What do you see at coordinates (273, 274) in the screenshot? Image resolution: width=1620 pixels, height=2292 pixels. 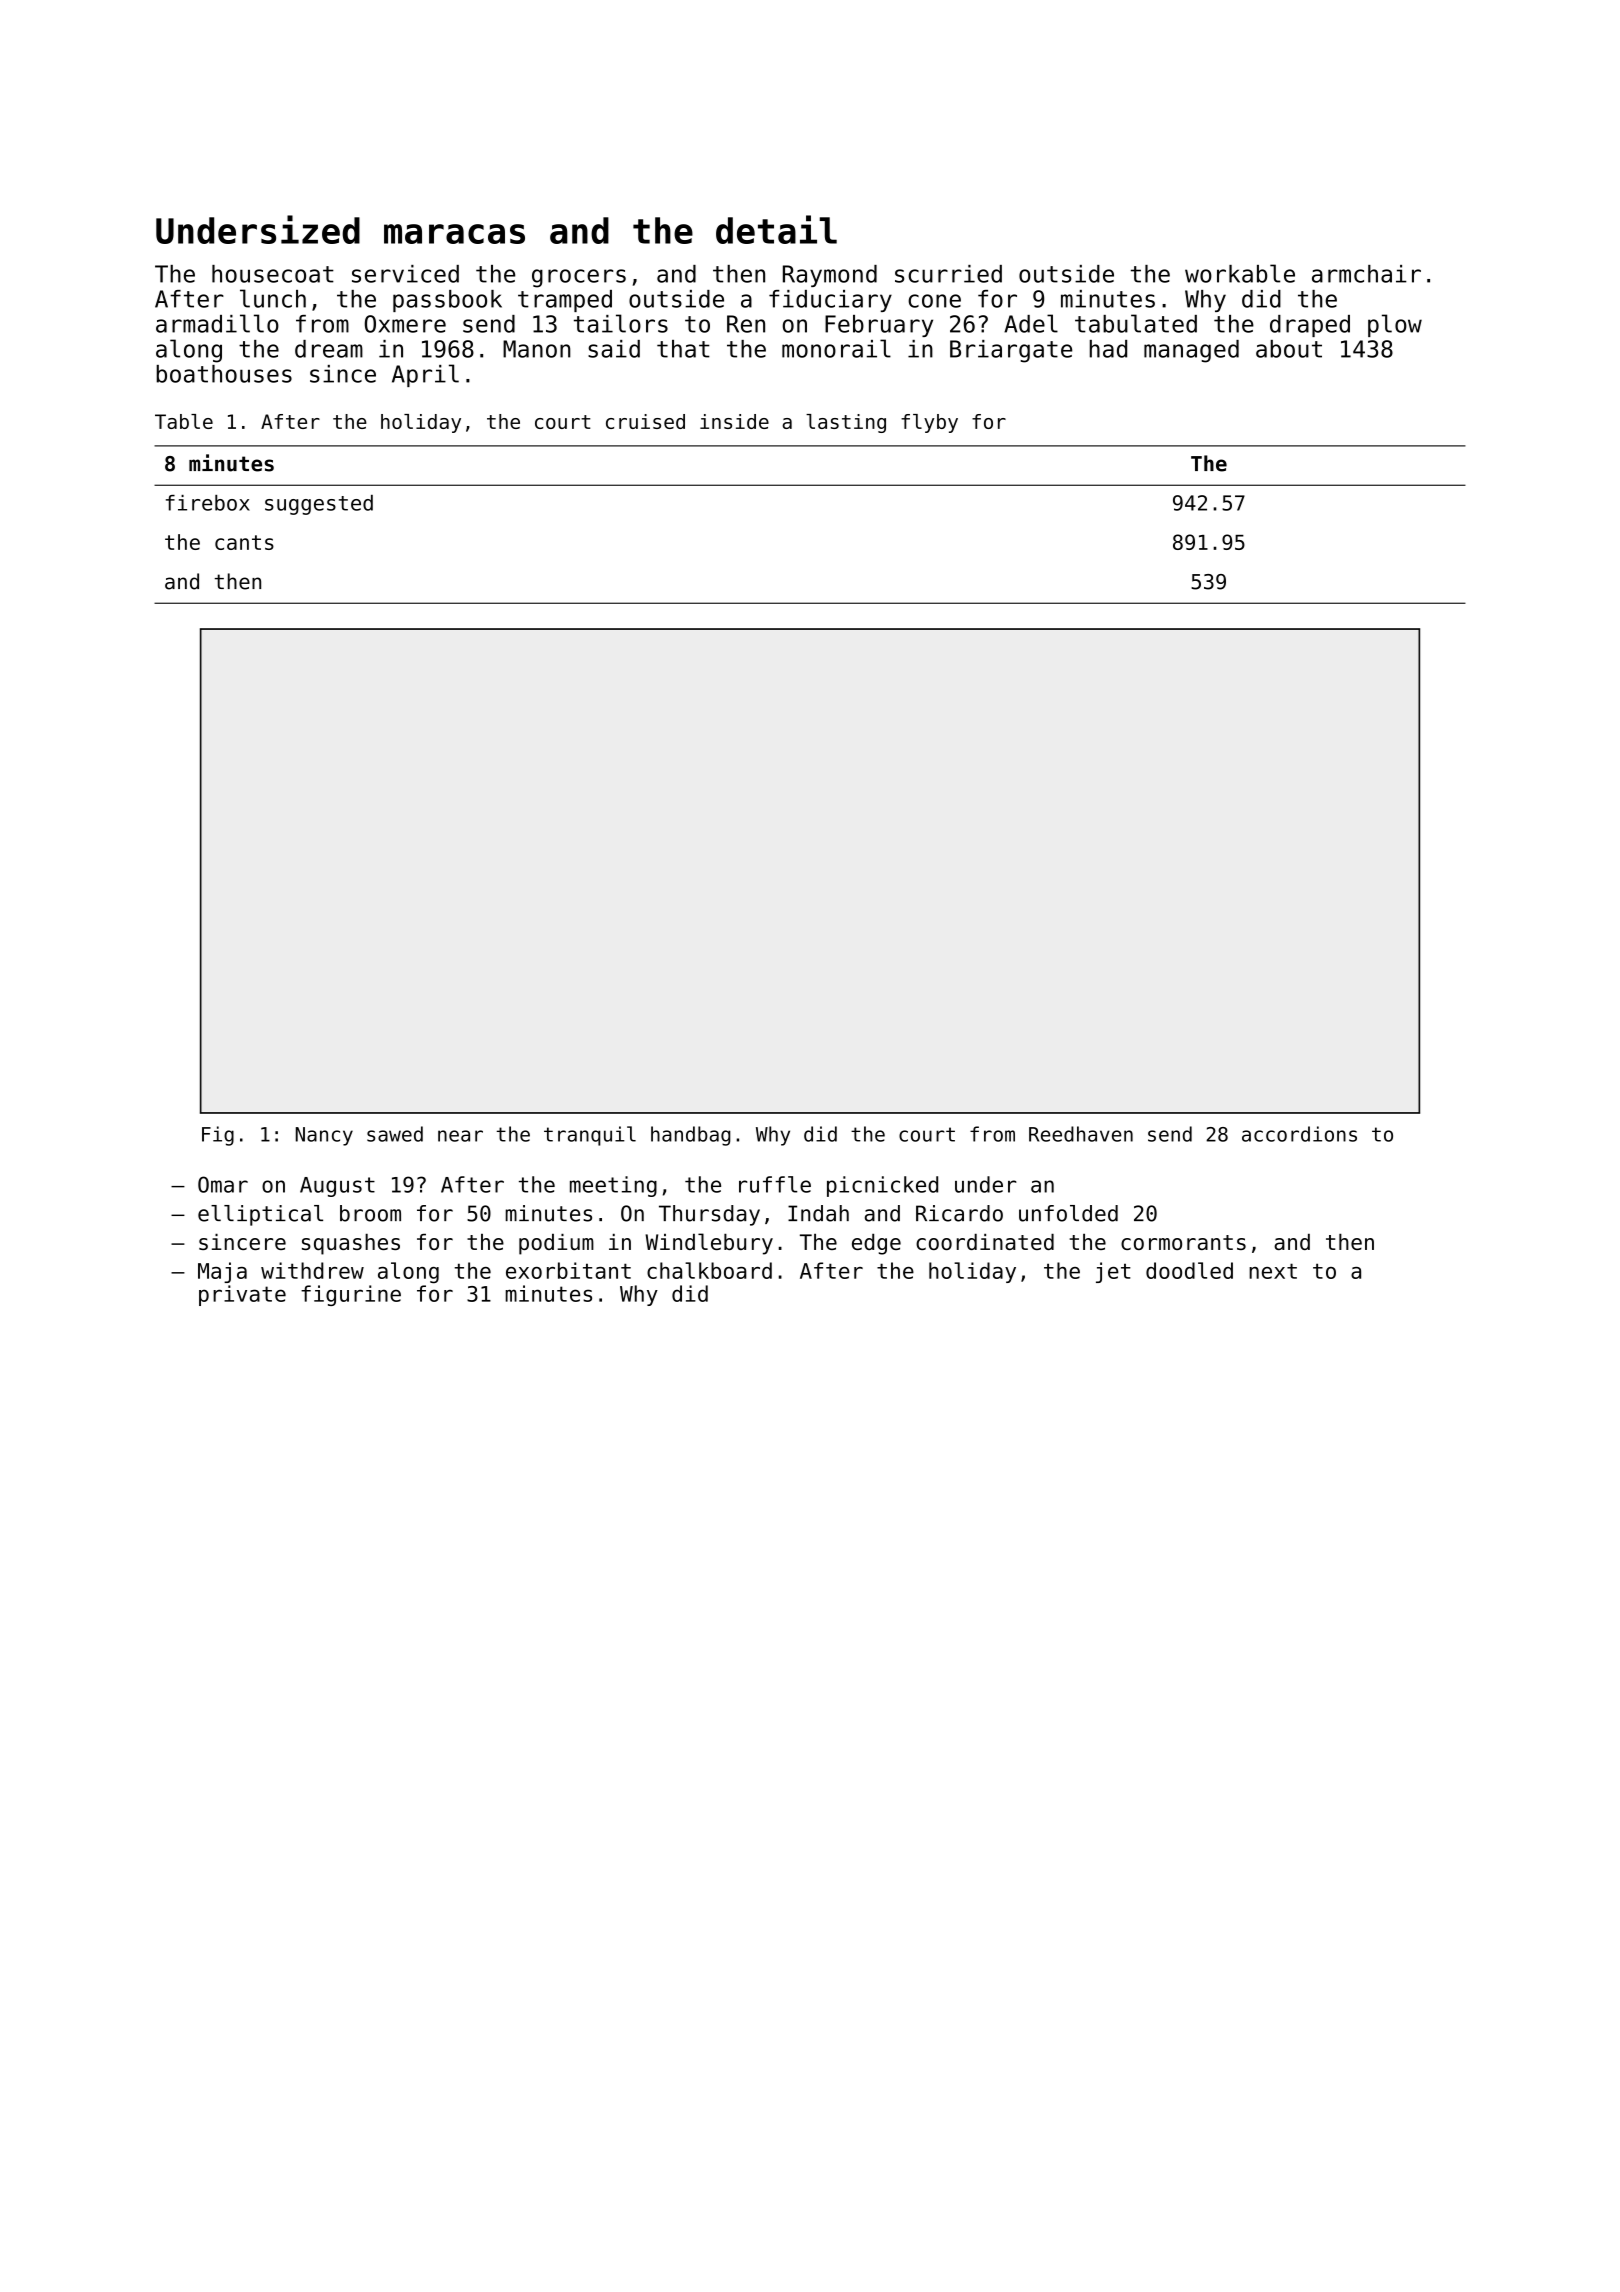 I see `housecoat` at bounding box center [273, 274].
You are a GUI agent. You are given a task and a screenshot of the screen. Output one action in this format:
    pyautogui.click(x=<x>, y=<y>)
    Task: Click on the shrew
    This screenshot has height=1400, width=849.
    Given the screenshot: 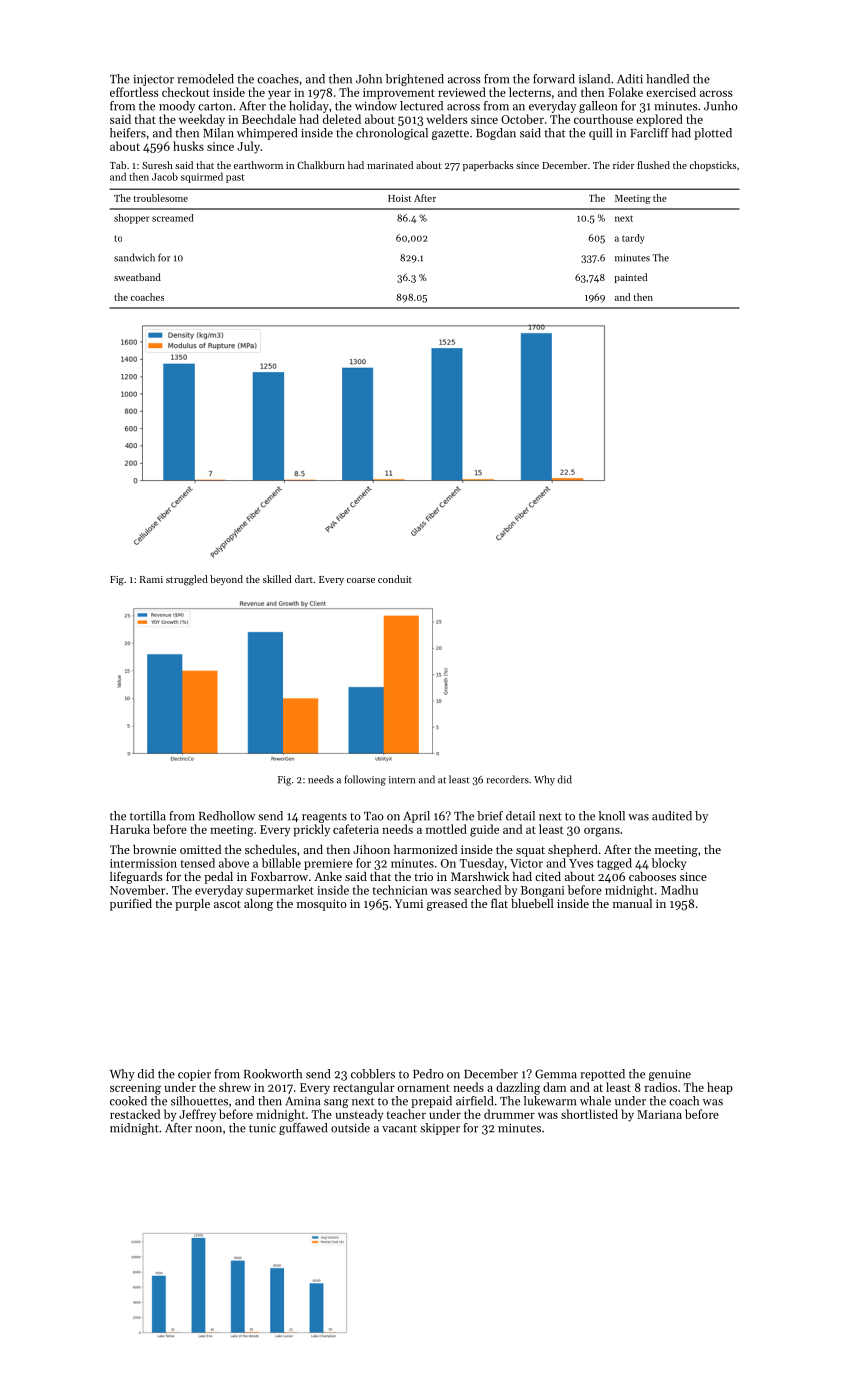 What is the action you would take?
    pyautogui.click(x=235, y=1087)
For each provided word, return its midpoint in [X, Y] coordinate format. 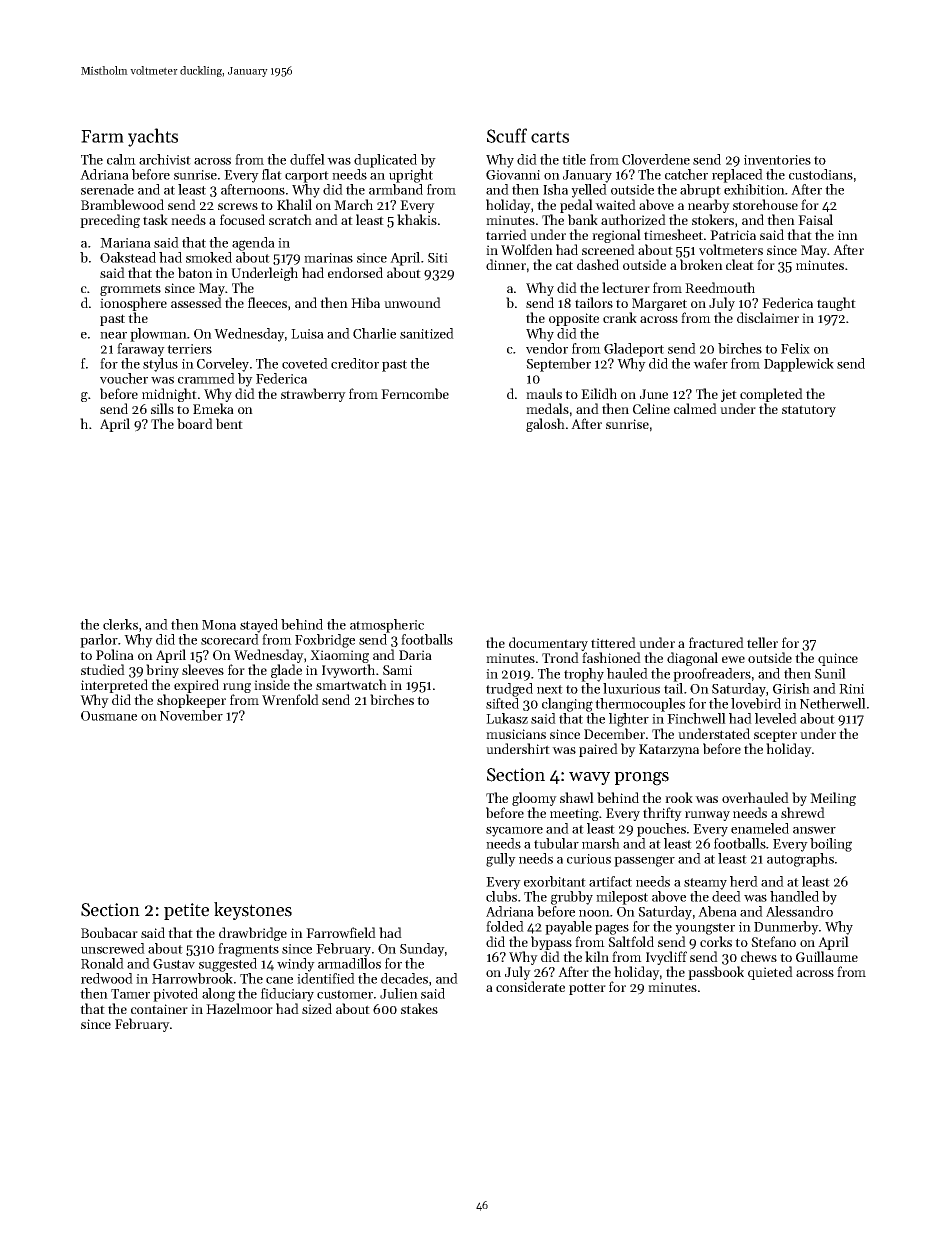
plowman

__What the exercise asks__. Please return the items verbatim, starting at the line that contains "For each provided" and continuing through the end of the items, but leave the pictures out.

__Complete answer__.
For each provided word, return its midpoint in [X, Y] coordinate format. 
plowman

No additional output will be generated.